-- BEGIN --

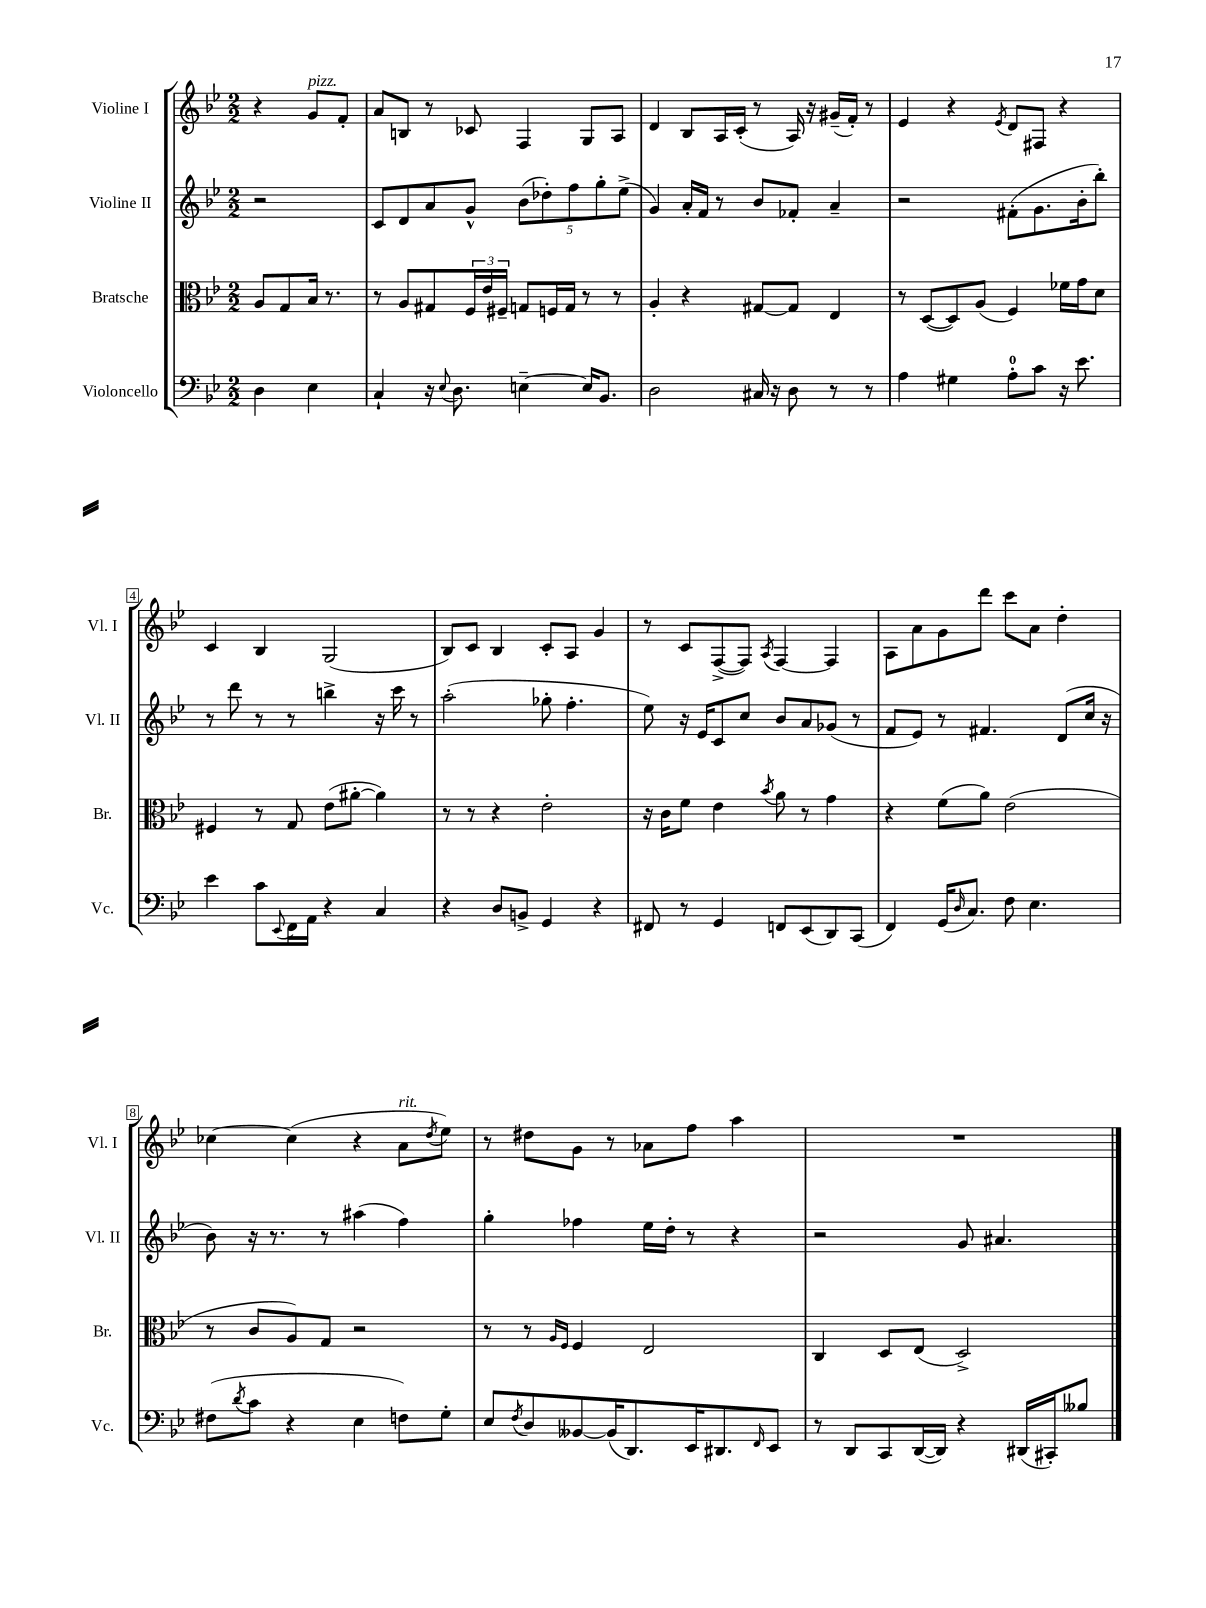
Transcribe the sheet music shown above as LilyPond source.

<<
\new StaffGroup <<
\new Staff = "s0" \with { instrumentName = "Violine I" shortInstrumentName = "Vl. I" } {
    \clef treble \key bes \major \numericTimeSignature \time 2/2 \partial 2
    r4 g'8^\markup { \italic "pizz." } f'8-. |
    a'8 b8 r8 ces'8 f4 g8 a8 |
    d'4 bes8 a16 c'16-.( r8 a16) r16 gis'16--( f'16-.) r8 |
    ees'4 r4 \acciaccatura { ees'8 } d'8 fis8 r4 |
    c'4 bes4 g2( |
    bes8) c'8 bes4 c'8-. a8 g'4 |
    r8 c'8 f8~->( f8) \acciaccatura { a8 } f4~ f4 |
    a8 a'8 g'8 d'''8 c'''8 a'8 d''4-. |
    ces''4~ ces''4( r4 a'8^\markup { \italic "rit." } \acciaccatura { d''8 } ees''8) |
    r8 dis''8 g'8 r8 aes'8 f''8 a''4 |
    R1 \bar "|." |
}
\new Staff = "s1" \with { instrumentName = "Violine II" shortInstrumentName = "Vl. II" } {
    \clef treble \key bes \major \numericTimeSignature \time 2/2 \partial 2
    r2 |
    c'8 d'8 a'8 g'8-^ \tuplet 5/4 { bes'8( des''8-.) f''8 g''8-. ees''8->( } |
    g'4) a'16-. f'16 r8 bes'8 fes'8-. a'4-- |
    r2 fis'8-.( g'8. bes'16-. bes''8-.) |
    r8 d'''8 r8 r8 b''4-> r16 c'''16 r8 |
    a''2-.( ges''8-. f''4.-. |
    ees''8) r16 ees'16 c'8 c''8 bes'8 a'8 ges'8( r8 |
    f'8 ees'8) r8 fis'4. d'8( c''16 r16 |
    bes'8) r16 r8. r8 ais''4( f''4) |
    g''4-. fes''4 ees''16 d''16-. r8 r4 |
    r2 g'8 ais'4. \bar "|." |
}
\new Staff = "s2" \with { instrumentName = "Bratsche" shortInstrumentName = "Br." } {
    \clef alto \key bes \major \numericTimeSignature \time 2/2 \partial 2
    a8 g8 bes16 r8. |
    r8 a8 gis8 \tuplet 3/2 { f16 ees'16 fis16-- } g8 f16 g16 r8 r8 |
    a4-. r4 gis8~ gis8 ees4 |
    r8 d8~( d8) a8( f4) fes'16 g'16 d'8 |
    fis4 r8 g8 ees'8( ais'8~-. ais'4) |
    r8 r8 r4 ees'2-. |
    r16 c'16 f'8 ees'4 \acciaccatura { bes'8 } a'8 r8 g'4 |
    r4 f'8( a'8) ees'2( |
    r8 c'8 a8) g8 r2 |
    r8 r8 \grace { a16 f16 } f4 ees2 |
    c4 d8 ees8( d2->) \bar "|." |
}
\new Staff = "s3" \with { instrumentName = "Violoncello" shortInstrumentName = "Vc." } {
    \clef bass \key bes \major \numericTimeSignature \time 2/2 \partial 2
    d4 ees4 |
    c4-! r16 \appoggiatura { ees8 } d8. e4~-- e16 bes,8. |
    d2 cis16 r16 d8 r8 r8 |
    a4 gis4 a8-0-. c'8 r16 ees'8. |
    ees'4 c'8 \appoggiatura { ees,8 } f,16 a,16 r4 c4 |
    r4 d8 b,8-> g,4 r4 |
    fis,8 r8 g,4 f,8 ees,8( d,8) c,8( |
    f,4) g,16( \grace { d16 } c8.) f8 ees4. |
    fis8( \acciaccatura { d'8 } c'8 r4 ees4 f8) g8-. |
    ees8 \acciaccatura { f8 } d8 beses,8~ beses,16( d,8.) ees,16 dis,8. \grace { f,16 } ees,8 |
    r8 d,8 c,8 d,16~( d,16) r4 dis,16( cis,16-.) beses8 \bar "|." |
}
>>
>>
\layout { \context { \Score \override BarNumber.stencil = #(make-stencil-boxer 0.1 0.3 ly:text-interface::print) } }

-- END --

• **Written instruction**
Please gather every line of the listing above that contains the string "appoggiatura", treating uppercase and lowercase as different.

• **Solution to this problem**
    c4-! r16 \appoggiatura { ees8 } d8. e4~-- e16 bes,8. |
    ees'4 c'8 \appoggiatura { ees,8 } f,16 a,16 r4 c4 |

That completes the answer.